> SUPPLIED RECORDS:

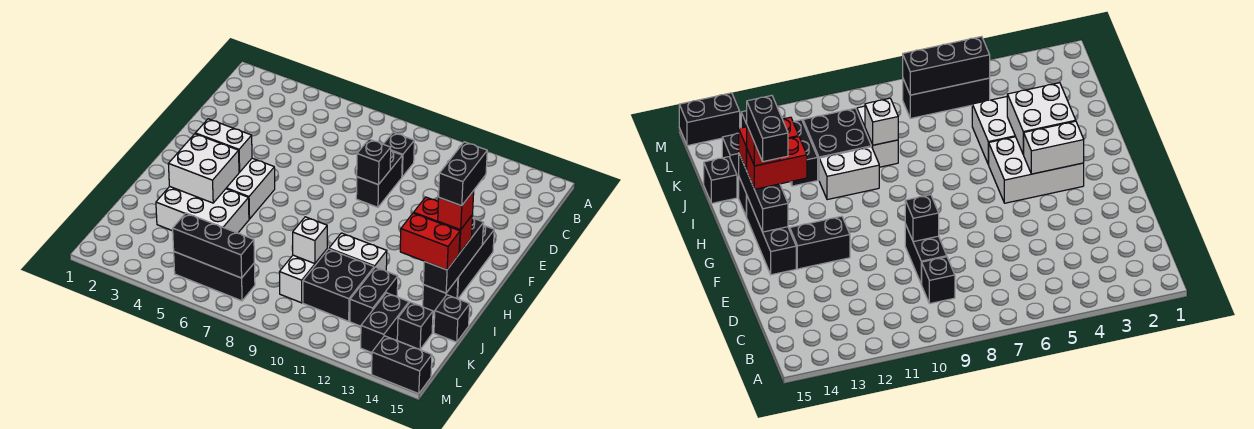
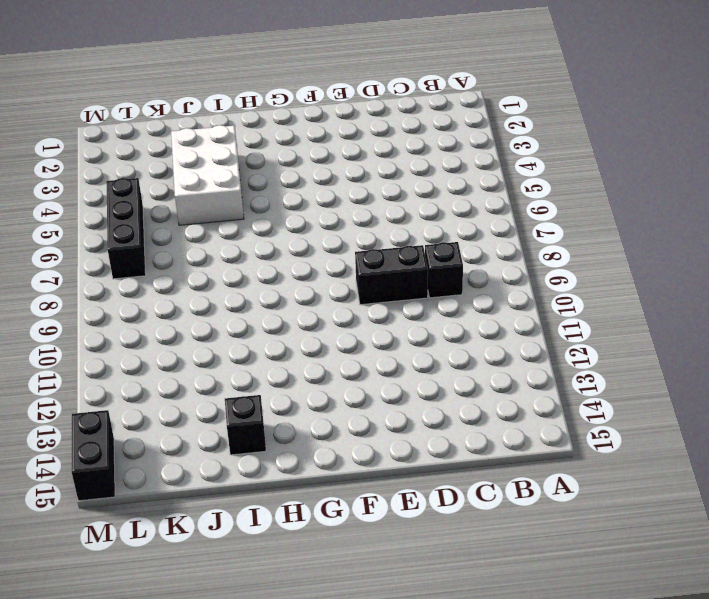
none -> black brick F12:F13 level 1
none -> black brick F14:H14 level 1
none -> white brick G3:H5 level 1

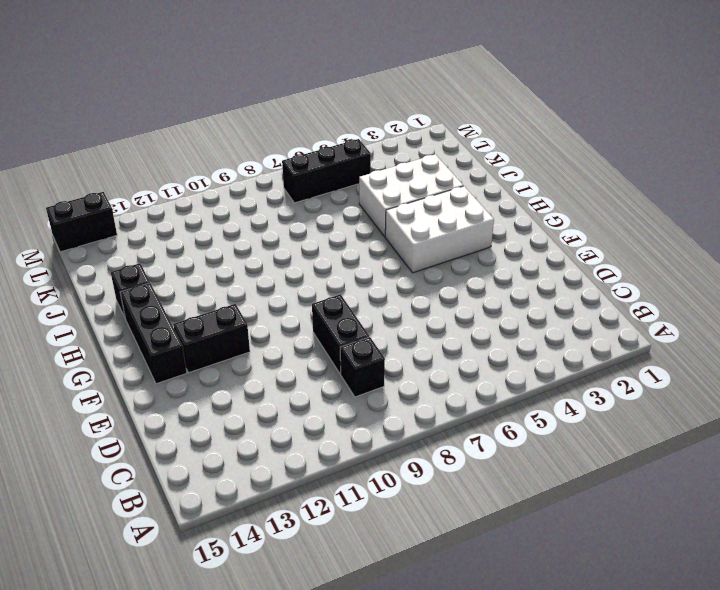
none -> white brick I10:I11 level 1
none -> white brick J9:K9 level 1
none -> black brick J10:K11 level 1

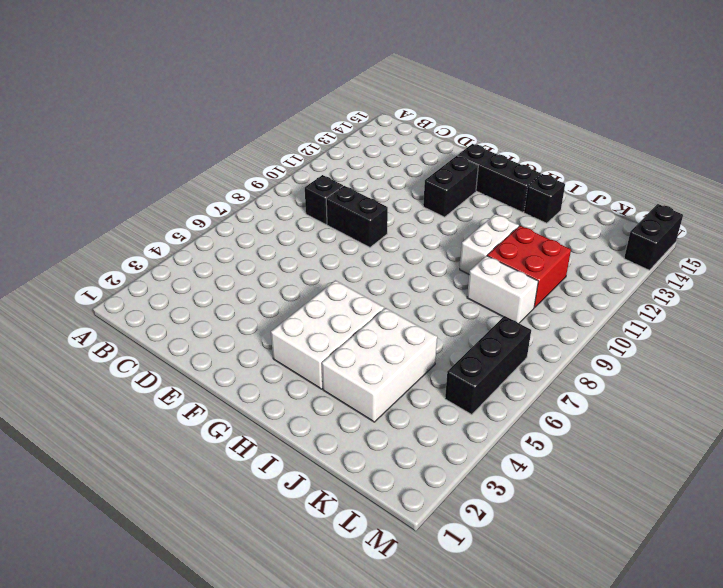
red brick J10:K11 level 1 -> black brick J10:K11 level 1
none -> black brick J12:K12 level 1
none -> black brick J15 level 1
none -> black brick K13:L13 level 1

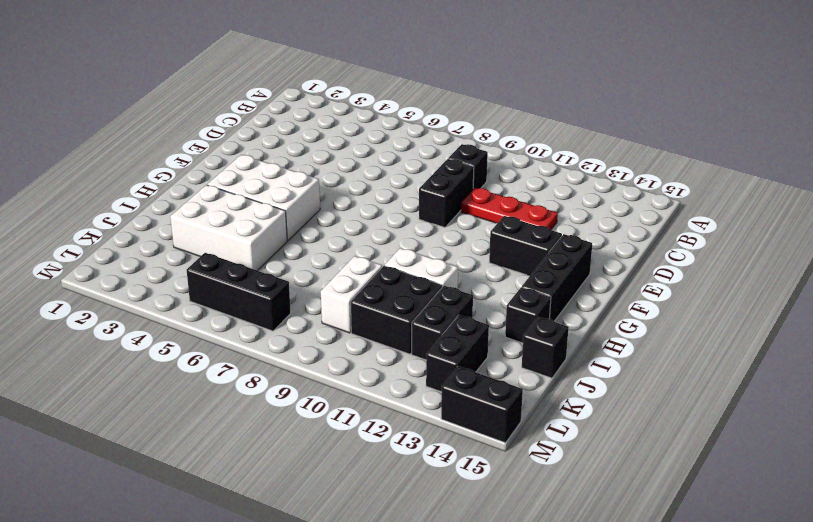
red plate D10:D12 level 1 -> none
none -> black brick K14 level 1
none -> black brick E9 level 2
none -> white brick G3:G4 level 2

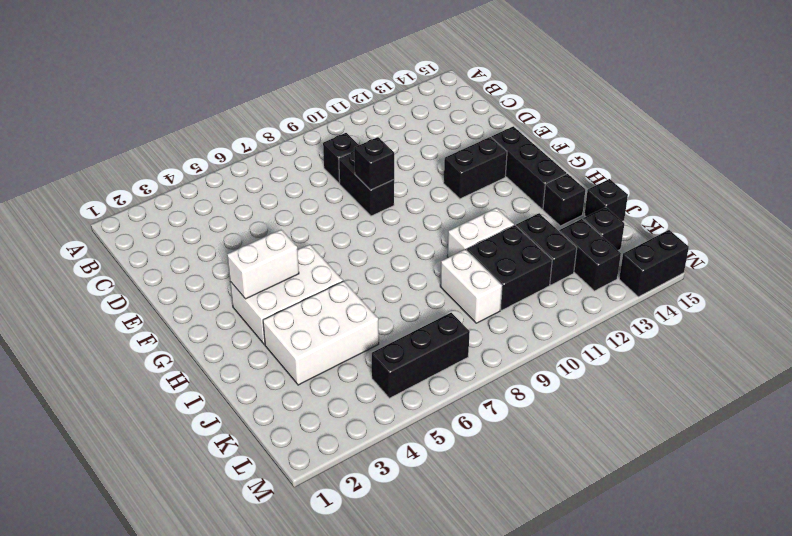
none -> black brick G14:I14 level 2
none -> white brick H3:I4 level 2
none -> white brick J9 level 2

> WORK INSTRUCTIONS: Copy only the lines in the listing that contain "white".

> OUTPUT FOR THIS TASK:
none -> white brick G3:H5 level 1
none -> white brick I10:I11 level 1
none -> white brick J9:K9 level 1
none -> white brick G3:G4 level 2
none -> white brick H3:I4 level 2
none -> white brick J9 level 2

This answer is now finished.